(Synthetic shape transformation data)
**********

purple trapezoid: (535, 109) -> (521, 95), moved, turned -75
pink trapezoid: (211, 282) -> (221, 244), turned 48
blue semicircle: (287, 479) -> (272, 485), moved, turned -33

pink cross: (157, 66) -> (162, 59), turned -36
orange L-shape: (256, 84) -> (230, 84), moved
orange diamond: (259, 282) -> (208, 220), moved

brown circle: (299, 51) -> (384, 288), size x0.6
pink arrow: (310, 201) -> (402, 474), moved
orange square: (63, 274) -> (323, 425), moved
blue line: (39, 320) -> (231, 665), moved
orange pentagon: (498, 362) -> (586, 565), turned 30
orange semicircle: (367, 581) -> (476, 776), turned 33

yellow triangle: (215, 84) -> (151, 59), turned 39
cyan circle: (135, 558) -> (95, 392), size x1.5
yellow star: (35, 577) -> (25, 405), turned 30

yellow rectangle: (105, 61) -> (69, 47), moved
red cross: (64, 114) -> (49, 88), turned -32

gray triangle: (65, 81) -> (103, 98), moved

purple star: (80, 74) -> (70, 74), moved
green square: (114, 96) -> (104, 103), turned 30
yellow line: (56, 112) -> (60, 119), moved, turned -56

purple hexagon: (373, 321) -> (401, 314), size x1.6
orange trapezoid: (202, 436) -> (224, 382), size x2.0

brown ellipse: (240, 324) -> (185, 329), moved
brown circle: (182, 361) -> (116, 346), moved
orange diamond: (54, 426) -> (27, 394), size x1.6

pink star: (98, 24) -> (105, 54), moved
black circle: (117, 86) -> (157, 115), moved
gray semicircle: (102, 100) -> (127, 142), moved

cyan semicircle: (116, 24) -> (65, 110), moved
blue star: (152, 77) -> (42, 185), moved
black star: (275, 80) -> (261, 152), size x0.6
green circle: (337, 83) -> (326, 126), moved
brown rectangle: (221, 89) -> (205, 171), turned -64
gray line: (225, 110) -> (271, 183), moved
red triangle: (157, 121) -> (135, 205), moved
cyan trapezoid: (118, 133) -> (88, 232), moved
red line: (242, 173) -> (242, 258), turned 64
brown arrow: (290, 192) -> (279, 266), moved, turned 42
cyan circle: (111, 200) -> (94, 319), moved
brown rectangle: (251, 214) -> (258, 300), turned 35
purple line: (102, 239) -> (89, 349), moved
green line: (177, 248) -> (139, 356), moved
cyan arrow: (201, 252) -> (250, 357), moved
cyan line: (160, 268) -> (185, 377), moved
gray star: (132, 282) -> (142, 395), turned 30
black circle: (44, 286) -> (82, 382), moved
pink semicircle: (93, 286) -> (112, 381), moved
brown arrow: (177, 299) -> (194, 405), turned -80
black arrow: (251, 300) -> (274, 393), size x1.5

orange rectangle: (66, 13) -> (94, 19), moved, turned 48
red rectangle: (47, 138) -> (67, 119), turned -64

**********

Work request:
For this exercise, reproduce exactly each line from the one containing "black arrow: (251, 300)" through the last line of the data, and no others.

Result of this exercise:
black arrow: (251, 300) -> (274, 393), size x1.5

orange rectangle: (66, 13) -> (94, 19), moved, turned 48
red rectangle: (47, 138) -> (67, 119), turned -64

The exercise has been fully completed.